#### [TASK]
Write out, from the entries below, exactly the lines that run between the lines holding "D3: LED (A LD, K IND) -> LED (A +12V, K IND)" and "SW1: button (+12V, IC10/PC4)", inclusive, and stop there.

#### [DATASET ENTRIES]
# # # #

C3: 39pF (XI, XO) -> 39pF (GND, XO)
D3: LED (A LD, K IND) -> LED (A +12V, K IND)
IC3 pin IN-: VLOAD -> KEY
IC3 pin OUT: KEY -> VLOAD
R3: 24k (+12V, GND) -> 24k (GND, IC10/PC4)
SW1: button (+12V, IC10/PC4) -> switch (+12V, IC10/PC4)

# # # #

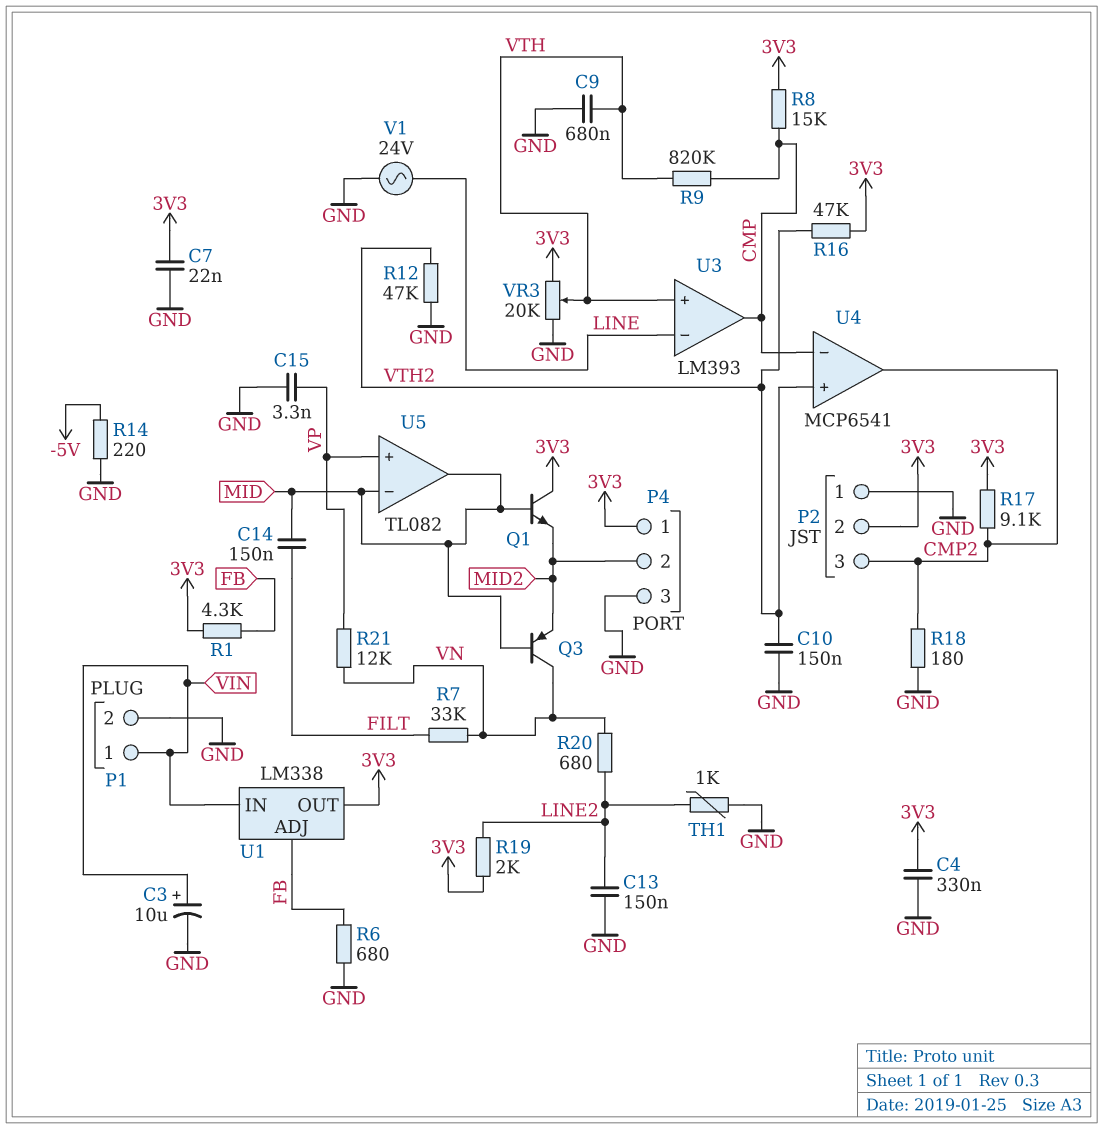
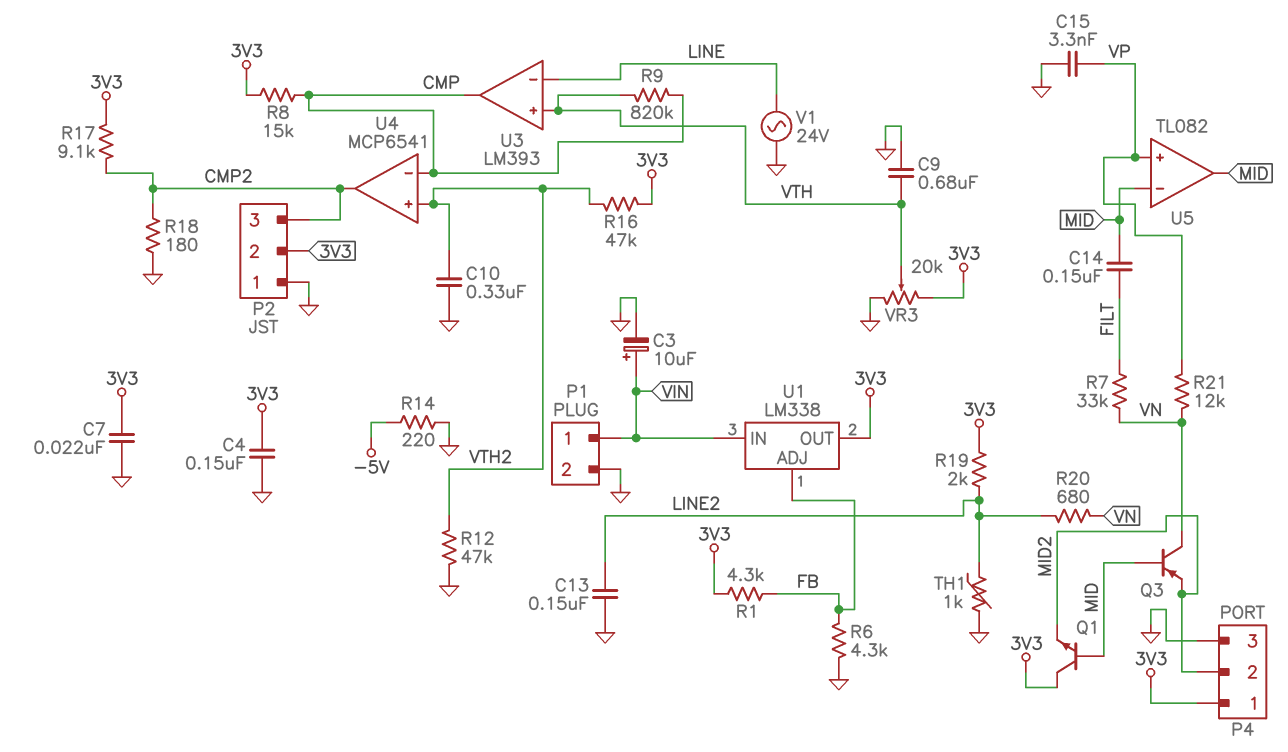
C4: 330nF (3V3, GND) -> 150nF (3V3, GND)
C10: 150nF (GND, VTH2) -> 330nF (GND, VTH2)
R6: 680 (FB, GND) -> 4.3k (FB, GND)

# # # #

#### [ANSWER BELOW]
D3: LED (A LD, K IND) -> LED (A +12V, K IND)
IC3 pin IN-: VLOAD -> KEY
IC3 pin OUT: KEY -> VLOAD
R3: 24k (+12V, GND) -> 24k (GND, IC10/PC4)
SW1: button (+12V, IC10/PC4) -> switch (+12V, IC10/PC4)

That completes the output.